Work to be completed: Which lines in the items below contain the string "kern", with case counting? Report each such line in full.

Records provided:
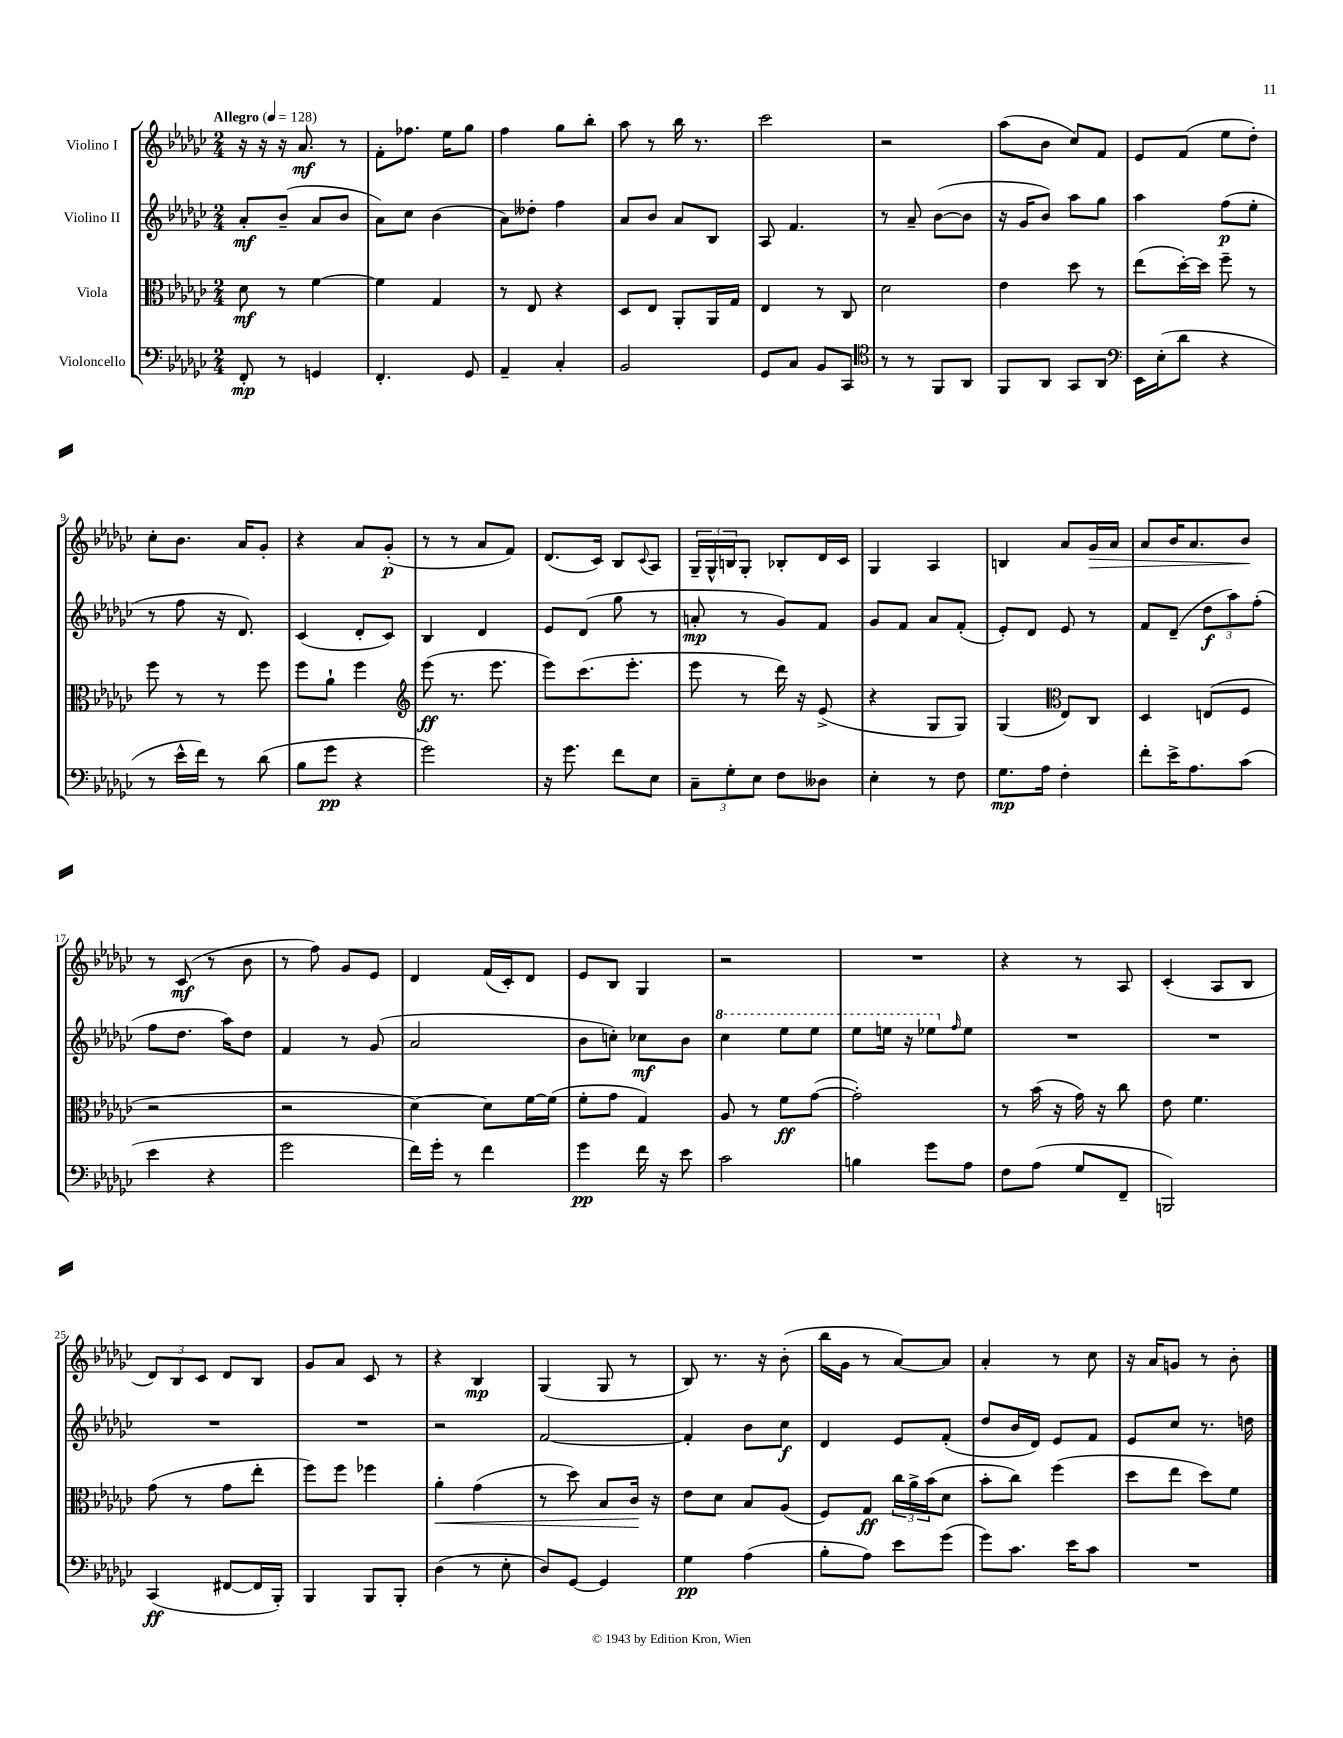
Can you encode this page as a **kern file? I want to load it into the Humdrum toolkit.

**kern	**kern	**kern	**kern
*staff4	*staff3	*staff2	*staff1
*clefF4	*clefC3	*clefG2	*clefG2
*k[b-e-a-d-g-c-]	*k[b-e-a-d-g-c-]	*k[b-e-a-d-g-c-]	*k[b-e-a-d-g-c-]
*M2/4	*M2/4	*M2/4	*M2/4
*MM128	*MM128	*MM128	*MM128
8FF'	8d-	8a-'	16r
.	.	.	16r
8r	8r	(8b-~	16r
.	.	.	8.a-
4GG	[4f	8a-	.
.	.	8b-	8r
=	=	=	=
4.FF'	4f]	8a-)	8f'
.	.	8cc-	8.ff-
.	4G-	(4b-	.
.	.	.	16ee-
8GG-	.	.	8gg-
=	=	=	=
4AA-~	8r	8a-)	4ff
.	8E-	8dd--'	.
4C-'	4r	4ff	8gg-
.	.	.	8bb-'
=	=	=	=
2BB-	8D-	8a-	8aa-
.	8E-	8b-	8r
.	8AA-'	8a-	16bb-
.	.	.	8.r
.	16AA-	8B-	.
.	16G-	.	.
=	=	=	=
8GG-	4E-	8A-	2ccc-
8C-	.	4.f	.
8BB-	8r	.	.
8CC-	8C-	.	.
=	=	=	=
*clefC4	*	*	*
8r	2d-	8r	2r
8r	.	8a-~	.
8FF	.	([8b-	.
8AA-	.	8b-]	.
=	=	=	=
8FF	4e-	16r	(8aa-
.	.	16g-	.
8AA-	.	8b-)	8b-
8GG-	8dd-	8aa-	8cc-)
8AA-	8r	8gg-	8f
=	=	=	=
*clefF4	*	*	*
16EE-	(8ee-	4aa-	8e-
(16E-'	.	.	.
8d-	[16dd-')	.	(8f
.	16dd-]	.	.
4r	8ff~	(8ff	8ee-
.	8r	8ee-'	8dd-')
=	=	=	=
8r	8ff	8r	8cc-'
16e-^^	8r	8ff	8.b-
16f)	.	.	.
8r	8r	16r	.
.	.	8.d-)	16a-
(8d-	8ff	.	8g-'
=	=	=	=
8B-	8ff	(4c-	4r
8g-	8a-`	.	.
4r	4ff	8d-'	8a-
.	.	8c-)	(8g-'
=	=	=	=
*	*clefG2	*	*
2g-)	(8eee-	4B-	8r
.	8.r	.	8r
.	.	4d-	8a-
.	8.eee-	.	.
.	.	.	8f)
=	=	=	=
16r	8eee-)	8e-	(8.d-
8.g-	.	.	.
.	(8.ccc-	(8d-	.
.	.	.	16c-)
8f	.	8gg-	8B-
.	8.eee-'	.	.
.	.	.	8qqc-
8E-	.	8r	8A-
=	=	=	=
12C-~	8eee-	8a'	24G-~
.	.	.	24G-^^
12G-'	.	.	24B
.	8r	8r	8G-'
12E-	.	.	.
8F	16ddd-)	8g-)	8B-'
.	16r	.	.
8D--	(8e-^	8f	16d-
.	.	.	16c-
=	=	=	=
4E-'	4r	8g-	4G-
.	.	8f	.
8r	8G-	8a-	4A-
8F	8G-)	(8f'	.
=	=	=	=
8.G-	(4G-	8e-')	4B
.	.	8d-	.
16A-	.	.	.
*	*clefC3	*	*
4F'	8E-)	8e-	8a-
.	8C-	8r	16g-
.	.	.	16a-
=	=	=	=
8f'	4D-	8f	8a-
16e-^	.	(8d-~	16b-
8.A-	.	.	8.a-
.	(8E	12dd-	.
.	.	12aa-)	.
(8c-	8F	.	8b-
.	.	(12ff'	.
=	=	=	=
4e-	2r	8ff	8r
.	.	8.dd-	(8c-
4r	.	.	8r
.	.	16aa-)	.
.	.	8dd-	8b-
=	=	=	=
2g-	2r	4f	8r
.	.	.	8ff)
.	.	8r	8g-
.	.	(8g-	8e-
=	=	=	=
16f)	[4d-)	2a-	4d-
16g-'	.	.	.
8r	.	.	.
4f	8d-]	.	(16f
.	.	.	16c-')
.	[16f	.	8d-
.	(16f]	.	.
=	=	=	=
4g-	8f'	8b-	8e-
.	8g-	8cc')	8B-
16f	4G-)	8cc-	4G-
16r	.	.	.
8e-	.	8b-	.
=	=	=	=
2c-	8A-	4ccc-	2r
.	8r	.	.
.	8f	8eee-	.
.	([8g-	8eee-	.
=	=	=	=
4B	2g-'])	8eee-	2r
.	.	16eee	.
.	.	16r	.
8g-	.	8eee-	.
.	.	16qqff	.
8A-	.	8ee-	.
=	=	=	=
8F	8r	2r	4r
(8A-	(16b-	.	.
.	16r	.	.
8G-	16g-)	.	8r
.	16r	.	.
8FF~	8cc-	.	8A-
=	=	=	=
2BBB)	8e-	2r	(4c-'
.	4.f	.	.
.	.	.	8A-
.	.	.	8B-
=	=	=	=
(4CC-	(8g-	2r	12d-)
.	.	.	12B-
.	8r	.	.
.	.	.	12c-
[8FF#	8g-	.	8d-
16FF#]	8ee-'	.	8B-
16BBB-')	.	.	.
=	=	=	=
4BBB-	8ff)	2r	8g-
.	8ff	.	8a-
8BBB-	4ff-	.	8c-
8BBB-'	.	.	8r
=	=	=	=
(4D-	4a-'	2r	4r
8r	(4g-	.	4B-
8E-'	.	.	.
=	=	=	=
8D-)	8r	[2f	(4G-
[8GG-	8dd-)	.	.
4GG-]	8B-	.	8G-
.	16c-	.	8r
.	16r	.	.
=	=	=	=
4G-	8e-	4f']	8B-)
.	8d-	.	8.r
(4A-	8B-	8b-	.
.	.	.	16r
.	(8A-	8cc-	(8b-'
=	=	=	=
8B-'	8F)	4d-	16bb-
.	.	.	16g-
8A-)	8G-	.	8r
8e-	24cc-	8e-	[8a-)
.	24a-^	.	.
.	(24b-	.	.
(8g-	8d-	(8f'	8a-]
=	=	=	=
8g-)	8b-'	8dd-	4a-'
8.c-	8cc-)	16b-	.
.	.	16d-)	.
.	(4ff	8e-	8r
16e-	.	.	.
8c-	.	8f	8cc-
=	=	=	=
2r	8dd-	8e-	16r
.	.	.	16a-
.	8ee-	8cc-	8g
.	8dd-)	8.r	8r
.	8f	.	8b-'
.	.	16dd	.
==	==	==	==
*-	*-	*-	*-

Full solution:
Can you encode this page as a **kern file? I want to load it into the Humdrum toolkit.
**kern	**kern	**kern	**kern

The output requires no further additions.